> _LISTED ENTRIES_
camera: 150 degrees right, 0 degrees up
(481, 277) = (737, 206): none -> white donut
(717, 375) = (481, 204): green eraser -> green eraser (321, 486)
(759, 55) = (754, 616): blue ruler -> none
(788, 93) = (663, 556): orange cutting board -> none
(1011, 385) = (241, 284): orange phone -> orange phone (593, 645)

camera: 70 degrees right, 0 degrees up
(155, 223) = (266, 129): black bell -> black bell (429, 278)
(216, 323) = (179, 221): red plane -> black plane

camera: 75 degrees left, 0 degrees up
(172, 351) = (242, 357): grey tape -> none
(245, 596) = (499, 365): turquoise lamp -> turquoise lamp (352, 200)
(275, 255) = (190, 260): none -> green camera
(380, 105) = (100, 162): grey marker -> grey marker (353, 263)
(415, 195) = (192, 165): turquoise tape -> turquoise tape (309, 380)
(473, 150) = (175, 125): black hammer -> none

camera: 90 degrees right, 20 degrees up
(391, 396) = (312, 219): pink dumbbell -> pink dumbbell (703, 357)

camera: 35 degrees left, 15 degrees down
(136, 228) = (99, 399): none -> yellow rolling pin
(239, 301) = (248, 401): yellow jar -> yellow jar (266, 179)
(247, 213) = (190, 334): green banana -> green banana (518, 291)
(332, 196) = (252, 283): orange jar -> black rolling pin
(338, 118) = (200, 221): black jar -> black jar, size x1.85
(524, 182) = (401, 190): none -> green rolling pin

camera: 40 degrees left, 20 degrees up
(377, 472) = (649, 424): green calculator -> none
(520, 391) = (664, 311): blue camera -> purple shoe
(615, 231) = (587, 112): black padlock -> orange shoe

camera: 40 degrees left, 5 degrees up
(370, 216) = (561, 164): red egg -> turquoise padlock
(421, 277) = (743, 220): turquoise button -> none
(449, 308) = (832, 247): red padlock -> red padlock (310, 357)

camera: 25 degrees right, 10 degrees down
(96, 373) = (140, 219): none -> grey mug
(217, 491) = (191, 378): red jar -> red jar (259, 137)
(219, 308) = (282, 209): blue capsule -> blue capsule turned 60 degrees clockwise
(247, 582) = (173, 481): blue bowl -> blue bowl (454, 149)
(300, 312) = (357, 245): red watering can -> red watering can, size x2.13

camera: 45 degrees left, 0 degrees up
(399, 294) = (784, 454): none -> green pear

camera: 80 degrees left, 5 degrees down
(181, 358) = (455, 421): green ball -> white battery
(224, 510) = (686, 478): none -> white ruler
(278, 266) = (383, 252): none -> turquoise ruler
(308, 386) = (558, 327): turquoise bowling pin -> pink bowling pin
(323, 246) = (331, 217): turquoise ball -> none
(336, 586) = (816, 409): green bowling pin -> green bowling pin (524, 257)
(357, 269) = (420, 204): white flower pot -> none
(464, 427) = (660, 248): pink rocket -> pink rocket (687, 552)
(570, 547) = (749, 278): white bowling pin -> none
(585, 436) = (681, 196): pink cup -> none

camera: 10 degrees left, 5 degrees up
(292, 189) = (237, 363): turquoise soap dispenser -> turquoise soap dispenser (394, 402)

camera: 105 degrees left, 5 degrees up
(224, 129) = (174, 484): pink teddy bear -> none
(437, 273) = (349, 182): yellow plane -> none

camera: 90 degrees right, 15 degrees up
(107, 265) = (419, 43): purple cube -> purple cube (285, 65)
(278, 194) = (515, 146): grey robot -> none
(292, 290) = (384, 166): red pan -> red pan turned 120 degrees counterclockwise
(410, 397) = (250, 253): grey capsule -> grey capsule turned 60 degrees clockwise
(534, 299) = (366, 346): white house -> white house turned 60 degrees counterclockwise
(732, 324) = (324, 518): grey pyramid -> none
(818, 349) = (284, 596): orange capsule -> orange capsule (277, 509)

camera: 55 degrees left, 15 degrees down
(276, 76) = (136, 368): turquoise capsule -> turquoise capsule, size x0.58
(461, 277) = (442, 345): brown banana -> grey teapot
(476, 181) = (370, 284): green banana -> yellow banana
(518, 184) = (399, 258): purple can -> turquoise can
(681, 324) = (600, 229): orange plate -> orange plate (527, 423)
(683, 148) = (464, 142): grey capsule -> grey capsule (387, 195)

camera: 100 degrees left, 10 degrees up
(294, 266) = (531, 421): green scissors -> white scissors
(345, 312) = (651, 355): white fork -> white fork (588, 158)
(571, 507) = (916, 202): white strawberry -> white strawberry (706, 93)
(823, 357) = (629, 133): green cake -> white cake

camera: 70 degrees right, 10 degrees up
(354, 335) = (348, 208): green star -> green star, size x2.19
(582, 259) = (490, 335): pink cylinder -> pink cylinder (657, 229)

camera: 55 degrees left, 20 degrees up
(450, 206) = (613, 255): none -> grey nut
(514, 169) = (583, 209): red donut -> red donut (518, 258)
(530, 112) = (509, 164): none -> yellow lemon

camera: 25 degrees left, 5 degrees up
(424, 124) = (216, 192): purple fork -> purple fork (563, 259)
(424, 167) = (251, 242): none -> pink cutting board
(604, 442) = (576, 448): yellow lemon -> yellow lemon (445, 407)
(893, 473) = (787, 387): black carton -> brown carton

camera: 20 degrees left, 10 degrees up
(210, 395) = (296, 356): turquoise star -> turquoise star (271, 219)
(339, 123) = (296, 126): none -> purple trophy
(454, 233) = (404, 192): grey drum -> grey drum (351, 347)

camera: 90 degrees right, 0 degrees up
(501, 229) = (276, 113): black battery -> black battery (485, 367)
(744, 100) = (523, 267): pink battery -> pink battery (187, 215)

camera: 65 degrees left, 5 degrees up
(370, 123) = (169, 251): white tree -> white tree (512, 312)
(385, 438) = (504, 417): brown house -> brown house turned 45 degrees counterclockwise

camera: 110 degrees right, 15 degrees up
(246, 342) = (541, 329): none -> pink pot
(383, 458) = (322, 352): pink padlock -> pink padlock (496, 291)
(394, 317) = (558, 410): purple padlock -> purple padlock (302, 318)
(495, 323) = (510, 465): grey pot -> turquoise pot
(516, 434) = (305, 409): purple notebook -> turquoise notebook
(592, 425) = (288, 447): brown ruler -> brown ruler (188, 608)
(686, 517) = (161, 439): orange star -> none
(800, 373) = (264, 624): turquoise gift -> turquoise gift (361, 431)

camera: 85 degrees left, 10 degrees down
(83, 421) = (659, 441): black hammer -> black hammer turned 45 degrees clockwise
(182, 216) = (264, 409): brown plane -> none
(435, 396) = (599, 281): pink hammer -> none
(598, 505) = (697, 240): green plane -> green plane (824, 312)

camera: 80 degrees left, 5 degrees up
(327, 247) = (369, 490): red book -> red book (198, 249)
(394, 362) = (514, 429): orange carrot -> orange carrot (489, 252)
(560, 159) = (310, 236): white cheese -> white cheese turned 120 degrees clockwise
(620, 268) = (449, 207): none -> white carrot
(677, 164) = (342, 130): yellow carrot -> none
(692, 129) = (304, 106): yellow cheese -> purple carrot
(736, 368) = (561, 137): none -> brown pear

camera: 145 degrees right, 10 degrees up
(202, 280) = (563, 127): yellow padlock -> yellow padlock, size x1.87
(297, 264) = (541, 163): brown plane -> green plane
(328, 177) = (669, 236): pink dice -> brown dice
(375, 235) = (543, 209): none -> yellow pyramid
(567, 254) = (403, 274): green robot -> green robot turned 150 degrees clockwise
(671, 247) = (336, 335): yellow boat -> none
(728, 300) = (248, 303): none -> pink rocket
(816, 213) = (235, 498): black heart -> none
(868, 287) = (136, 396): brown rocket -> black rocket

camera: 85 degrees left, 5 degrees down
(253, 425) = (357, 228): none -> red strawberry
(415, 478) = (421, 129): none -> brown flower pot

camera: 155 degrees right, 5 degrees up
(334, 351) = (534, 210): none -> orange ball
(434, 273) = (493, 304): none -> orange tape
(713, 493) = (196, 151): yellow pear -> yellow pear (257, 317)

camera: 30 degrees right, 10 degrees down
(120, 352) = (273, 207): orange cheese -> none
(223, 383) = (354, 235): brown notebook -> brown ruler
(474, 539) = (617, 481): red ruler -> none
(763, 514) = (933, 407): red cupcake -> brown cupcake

> _WHAT TO PRODUCE_
A single number is the whole answer: please count how many lines of the records above include the string "yellow".

> _RESULT OF THIS TASK_
12